### Task description
Find the line with "The grey star at [440, 590] disappeared." in the entries below. Repeat it, every following line, and the line with "The blue carton at [440, 395] appeared.", exactly and with nothing added.

### Data records

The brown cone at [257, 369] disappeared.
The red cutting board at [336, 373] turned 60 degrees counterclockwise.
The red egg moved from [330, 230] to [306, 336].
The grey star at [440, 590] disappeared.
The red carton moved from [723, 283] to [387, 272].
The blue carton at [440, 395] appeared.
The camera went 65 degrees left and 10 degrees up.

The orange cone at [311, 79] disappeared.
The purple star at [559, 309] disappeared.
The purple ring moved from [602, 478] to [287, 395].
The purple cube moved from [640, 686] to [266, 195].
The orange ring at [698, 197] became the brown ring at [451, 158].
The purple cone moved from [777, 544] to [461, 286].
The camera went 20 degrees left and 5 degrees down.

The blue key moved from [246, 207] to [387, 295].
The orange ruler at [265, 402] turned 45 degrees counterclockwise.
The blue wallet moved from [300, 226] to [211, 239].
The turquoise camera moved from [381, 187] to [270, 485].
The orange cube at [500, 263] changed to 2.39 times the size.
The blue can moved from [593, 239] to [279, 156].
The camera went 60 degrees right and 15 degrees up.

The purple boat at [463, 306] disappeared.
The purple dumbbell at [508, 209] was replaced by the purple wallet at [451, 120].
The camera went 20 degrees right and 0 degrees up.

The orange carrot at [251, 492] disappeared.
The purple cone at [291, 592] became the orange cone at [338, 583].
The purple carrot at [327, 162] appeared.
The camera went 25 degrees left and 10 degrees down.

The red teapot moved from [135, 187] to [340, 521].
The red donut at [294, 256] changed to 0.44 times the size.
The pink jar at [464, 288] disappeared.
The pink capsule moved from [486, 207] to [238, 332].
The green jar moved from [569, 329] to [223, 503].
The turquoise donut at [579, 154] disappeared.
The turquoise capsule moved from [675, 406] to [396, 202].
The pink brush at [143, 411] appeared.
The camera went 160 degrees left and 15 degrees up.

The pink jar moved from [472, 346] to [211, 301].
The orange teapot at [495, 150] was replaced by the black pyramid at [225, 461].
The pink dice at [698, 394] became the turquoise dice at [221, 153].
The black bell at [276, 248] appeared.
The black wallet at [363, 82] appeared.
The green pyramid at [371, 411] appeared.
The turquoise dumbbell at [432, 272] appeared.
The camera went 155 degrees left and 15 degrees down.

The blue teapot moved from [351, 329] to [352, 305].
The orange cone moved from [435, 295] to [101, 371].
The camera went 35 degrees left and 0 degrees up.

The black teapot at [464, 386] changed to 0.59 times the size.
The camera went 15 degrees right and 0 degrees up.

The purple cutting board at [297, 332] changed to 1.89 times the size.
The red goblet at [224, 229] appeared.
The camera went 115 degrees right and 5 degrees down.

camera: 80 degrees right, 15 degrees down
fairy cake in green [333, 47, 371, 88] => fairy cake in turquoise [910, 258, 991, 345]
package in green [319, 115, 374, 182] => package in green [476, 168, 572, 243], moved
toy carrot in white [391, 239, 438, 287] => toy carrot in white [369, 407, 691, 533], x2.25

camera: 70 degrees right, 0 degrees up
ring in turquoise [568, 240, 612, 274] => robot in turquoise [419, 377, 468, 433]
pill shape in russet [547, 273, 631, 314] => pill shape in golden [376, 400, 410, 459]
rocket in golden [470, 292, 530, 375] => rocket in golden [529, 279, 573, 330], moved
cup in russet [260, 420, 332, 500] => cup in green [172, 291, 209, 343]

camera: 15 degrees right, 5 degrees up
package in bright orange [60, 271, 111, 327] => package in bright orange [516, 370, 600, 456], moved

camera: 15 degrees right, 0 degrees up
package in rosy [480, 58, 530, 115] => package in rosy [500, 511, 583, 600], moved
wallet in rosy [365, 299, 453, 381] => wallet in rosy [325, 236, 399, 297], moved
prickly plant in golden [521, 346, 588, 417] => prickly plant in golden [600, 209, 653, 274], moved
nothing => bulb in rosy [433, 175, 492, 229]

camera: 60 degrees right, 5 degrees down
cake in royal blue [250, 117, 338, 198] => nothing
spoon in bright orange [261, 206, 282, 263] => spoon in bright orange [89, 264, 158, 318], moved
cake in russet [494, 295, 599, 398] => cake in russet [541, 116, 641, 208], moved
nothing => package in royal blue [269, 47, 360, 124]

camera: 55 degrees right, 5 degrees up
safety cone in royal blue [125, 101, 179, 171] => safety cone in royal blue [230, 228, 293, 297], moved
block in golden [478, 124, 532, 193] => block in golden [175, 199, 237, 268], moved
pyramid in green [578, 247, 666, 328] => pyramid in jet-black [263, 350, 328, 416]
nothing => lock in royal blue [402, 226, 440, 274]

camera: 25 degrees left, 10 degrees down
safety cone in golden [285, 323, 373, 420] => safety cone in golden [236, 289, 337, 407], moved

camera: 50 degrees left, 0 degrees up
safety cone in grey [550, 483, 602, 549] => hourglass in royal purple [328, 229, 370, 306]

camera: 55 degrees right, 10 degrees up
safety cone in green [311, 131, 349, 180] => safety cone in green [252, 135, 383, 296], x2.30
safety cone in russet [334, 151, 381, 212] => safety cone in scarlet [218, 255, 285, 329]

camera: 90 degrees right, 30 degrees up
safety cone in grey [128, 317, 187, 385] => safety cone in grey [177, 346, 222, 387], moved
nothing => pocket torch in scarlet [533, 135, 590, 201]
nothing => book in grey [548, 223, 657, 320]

### Response
The grey star at [440, 590] disappeared.
The red carton moved from [723, 283] to [387, 272].
The blue carton at [440, 395] appeared.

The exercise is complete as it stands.